§ **Try it**: Within the records below, reproduce without change the lines from the line that has "camera: 35 degrees left, 15 degrees up" through the line that has "move: cap (grey)", and only those.
----- Input records -----
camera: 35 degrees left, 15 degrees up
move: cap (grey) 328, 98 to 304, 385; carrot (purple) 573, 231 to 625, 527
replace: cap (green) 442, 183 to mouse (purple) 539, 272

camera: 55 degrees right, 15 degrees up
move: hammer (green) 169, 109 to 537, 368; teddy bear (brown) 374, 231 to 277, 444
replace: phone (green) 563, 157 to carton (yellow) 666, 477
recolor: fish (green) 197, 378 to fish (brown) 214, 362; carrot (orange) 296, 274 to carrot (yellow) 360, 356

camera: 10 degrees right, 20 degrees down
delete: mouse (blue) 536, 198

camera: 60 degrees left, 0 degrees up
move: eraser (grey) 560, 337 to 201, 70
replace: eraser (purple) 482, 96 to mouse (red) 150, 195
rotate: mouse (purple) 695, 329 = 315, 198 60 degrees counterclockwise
-----
----- Input records -----
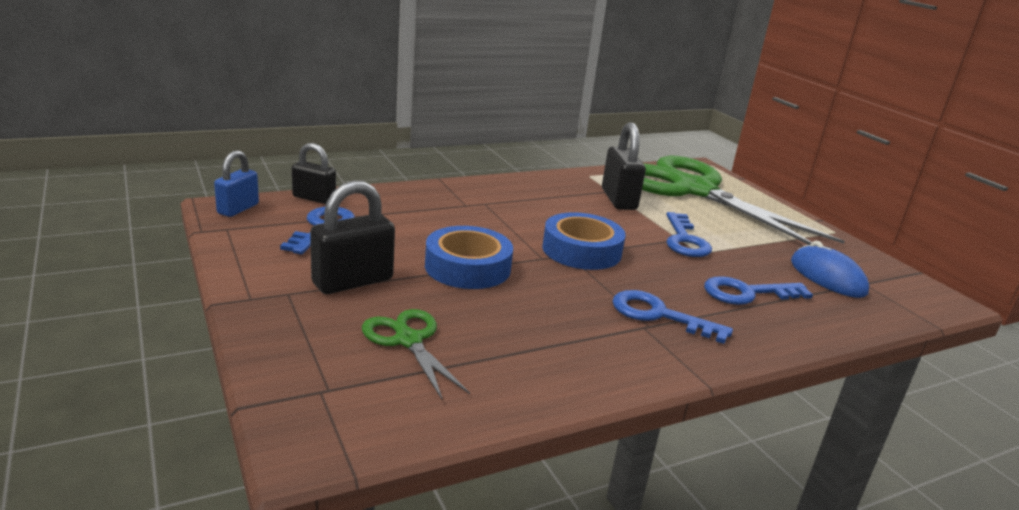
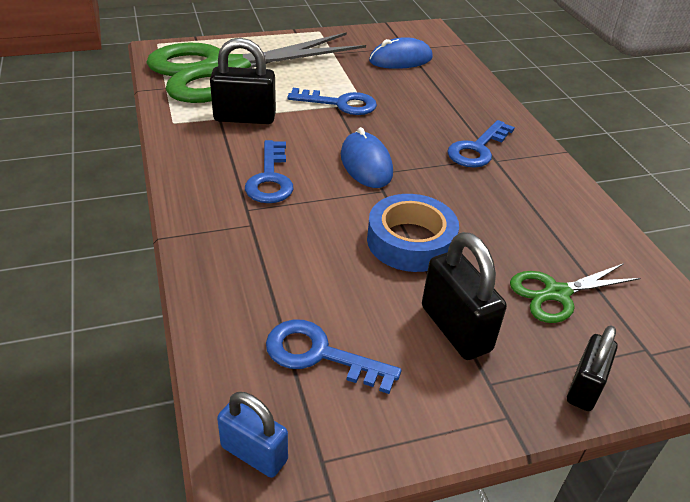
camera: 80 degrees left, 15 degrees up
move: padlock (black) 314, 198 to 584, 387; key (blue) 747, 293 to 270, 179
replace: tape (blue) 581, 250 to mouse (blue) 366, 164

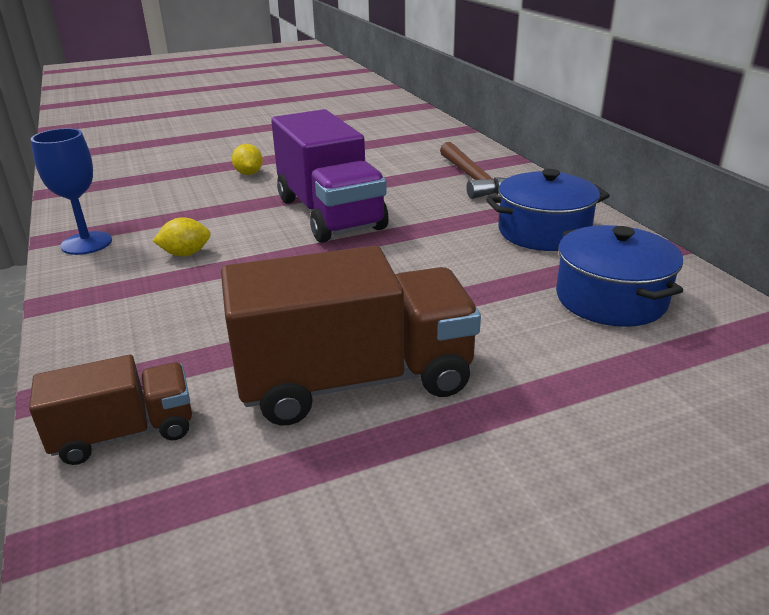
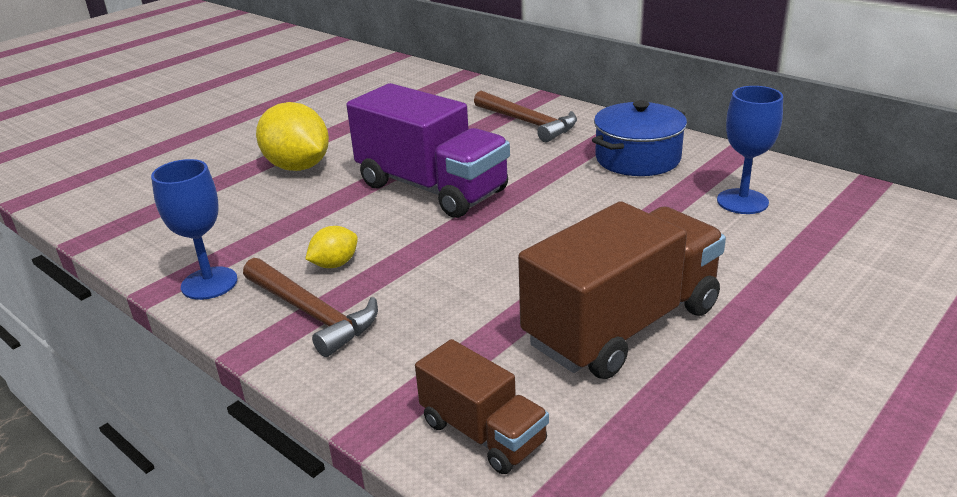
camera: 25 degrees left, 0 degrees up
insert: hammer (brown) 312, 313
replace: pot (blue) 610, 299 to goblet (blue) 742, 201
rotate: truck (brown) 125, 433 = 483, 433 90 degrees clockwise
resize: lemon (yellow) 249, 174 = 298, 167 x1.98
-----
§ **Solution below**:
camera: 35 degrees left, 15 degrees up
move: cap (grey) 328, 98 to 304, 385; carrot (purple) 573, 231 to 625, 527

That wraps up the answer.